**Supplied data**
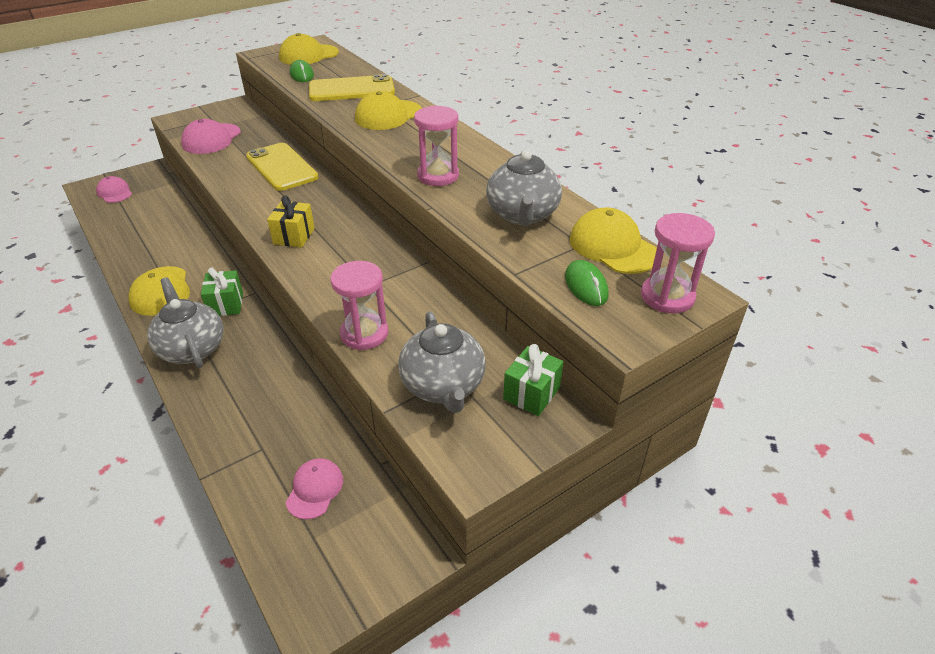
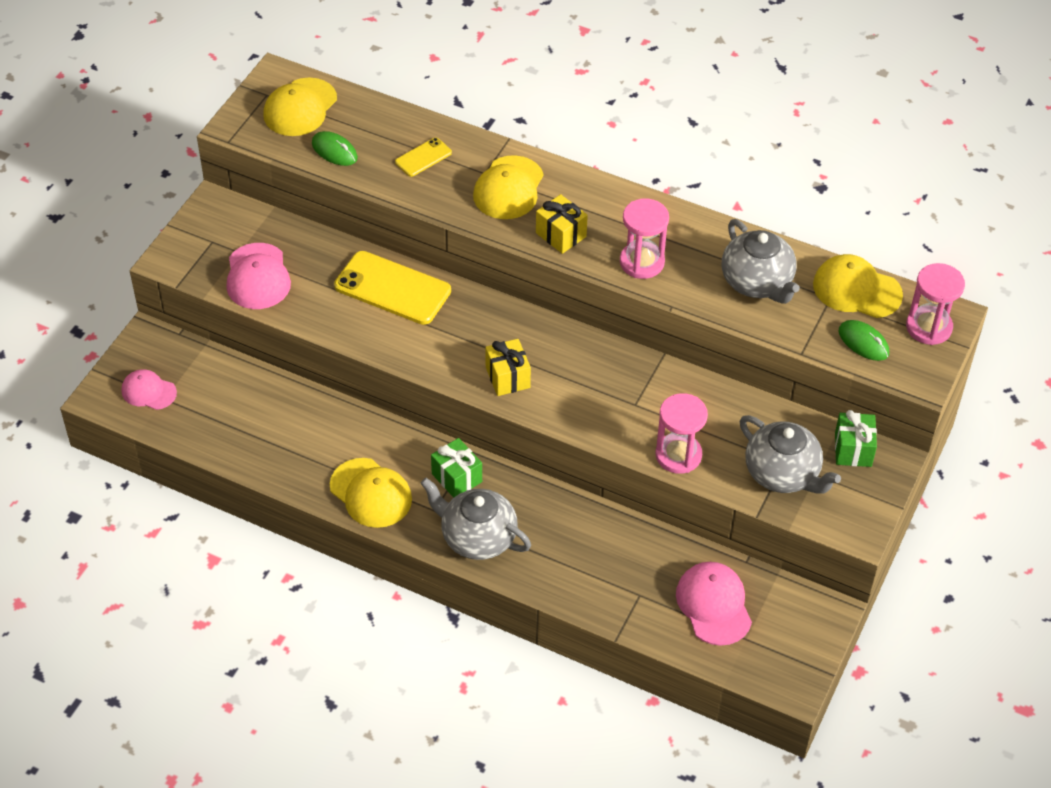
camera: 30 degrees left, 10 degrees up
(315, 489) = (713, 605): pink cap -> pink cap, size x1.53
(351, 89) = (423, 157): yellow phone -> yellow phone, size x0.50
(394, 145) = (561, 235): none -> yellow gift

**How to complete this task**
To complete the exercise, return the listing above exactly and omit its pictures.

**Task output**
camera: 30 degrees left, 10 degrees up
(315, 489) = (713, 605): pink cap -> pink cap, size x1.53
(351, 89) = (423, 157): yellow phone -> yellow phone, size x0.50
(394, 145) = (561, 235): none -> yellow gift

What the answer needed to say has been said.